Exercise aim: Keep every line in which "none" occurs and drop the rest of the data.

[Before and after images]
___

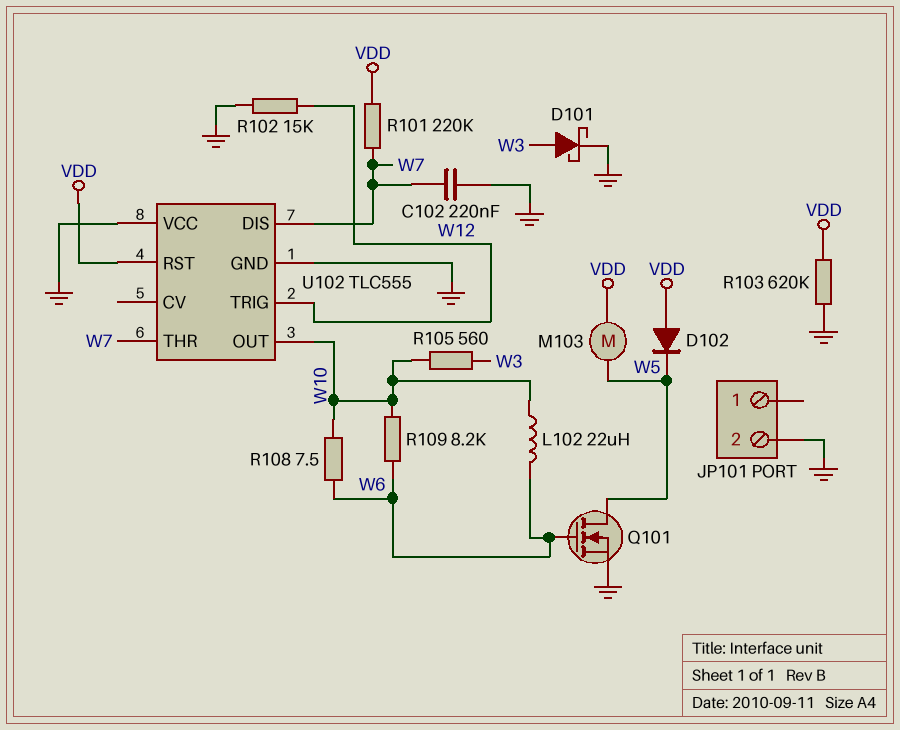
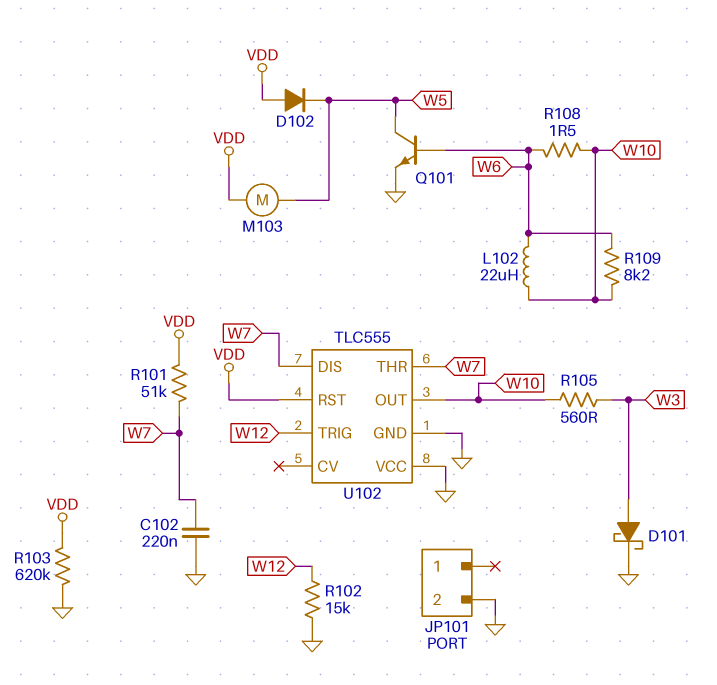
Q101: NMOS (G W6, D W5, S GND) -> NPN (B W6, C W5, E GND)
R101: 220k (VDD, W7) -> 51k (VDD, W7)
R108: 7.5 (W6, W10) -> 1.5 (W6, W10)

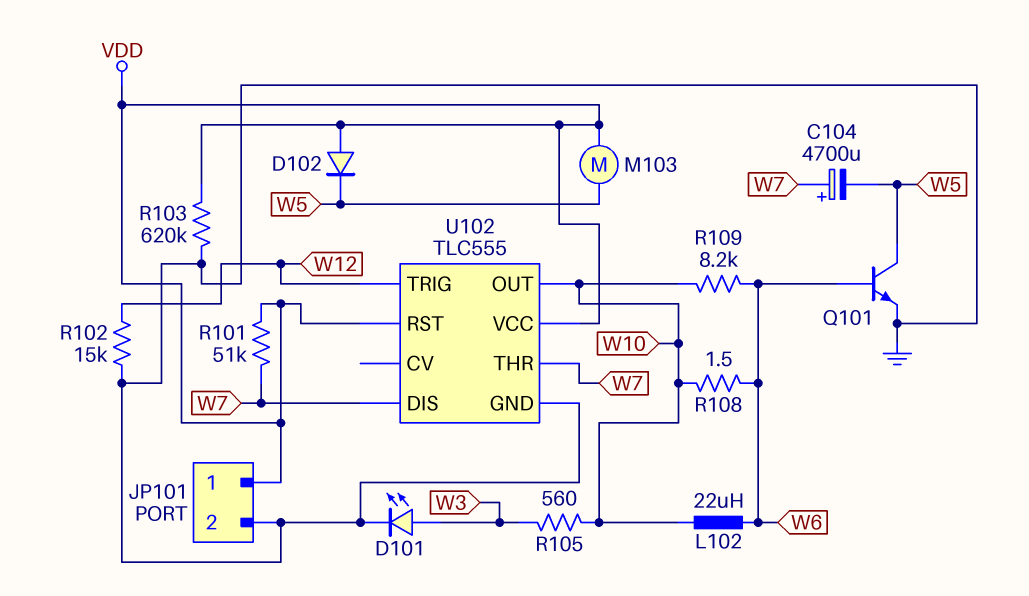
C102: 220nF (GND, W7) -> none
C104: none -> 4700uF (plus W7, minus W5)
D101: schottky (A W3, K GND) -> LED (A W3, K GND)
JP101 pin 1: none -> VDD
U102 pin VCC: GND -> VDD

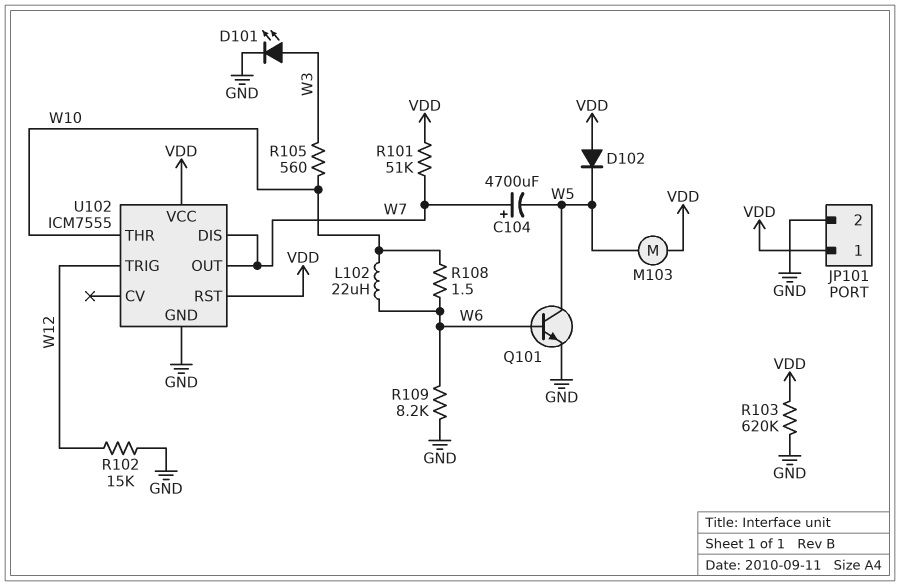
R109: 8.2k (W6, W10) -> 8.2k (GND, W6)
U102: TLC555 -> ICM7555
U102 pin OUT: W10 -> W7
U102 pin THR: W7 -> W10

___

Answer to this task:
C102: 220nF (GND, W7) -> none
C104: none -> 4700uF (plus W7, minus W5)
JP101 pin 1: none -> VDD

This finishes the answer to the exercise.